- **Extracted records**:
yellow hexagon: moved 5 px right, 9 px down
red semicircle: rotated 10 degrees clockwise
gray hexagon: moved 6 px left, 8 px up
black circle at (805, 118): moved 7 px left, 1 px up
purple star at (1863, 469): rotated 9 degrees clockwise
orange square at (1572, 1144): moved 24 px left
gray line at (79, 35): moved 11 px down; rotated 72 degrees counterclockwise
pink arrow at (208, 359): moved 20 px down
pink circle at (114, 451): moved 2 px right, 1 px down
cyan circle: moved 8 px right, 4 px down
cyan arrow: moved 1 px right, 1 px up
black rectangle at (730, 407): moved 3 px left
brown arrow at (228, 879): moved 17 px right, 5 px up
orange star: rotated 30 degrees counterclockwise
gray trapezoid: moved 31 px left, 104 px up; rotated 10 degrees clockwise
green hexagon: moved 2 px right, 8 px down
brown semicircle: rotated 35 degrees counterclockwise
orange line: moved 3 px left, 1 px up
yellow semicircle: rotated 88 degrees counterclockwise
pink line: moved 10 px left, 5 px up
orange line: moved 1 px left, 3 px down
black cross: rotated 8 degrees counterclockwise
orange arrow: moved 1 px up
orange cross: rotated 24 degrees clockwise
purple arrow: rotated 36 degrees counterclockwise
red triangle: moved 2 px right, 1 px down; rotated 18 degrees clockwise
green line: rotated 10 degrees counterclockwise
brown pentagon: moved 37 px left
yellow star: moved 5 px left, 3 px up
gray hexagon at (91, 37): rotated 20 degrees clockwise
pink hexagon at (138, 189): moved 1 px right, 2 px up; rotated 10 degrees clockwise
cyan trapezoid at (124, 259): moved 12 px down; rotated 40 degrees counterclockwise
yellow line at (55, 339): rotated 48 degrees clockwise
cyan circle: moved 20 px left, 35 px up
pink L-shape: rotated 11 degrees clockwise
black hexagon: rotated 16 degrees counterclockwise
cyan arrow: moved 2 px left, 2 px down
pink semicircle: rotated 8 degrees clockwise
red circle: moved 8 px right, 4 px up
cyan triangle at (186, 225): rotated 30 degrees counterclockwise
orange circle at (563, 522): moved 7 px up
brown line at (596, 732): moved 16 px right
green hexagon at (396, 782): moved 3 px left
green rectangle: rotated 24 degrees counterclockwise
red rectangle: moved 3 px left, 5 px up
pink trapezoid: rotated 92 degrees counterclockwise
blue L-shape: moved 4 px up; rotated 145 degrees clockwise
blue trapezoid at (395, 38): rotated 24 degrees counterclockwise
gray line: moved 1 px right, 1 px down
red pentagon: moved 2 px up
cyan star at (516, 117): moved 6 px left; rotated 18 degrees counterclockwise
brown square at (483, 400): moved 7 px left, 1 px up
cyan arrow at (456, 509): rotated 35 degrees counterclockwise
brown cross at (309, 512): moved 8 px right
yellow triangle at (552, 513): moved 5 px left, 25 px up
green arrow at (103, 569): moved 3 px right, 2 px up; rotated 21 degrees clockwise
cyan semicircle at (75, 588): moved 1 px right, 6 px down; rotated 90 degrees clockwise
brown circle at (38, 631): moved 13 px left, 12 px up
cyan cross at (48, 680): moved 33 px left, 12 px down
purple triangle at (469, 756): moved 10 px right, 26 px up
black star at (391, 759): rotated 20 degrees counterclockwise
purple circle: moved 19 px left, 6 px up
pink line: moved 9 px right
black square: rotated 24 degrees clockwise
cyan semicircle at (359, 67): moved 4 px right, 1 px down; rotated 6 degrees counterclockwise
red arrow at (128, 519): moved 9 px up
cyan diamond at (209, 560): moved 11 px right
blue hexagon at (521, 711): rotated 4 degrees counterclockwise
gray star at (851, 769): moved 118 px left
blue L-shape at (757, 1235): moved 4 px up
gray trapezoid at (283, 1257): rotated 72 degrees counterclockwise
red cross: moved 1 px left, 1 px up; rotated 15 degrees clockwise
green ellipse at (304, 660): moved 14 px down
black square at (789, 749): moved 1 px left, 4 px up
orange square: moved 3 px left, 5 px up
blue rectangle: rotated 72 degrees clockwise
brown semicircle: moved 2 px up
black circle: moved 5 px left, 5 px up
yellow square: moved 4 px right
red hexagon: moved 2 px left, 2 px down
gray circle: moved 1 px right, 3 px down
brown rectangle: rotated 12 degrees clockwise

- **HOW TO COMPLETE THIS TASK**: Which lines of the data contain the string "gray"? Copy each of them.

- **ANSWER SECTION**:
gray hexagon: moved 6 px left, 8 px up
gray line at (79, 35): moved 11 px down; rotated 72 degrees counterclockwise
gray trapezoid: moved 31 px left, 104 px up; rotated 10 degrees clockwise
gray hexagon at (91, 37): rotated 20 degrees clockwise
gray line: moved 1 px right, 1 px down
gray star at (851, 769): moved 118 px left
gray trapezoid at (283, 1257): rotated 72 degrees counterclockwise
gray circle: moved 1 px right, 3 px down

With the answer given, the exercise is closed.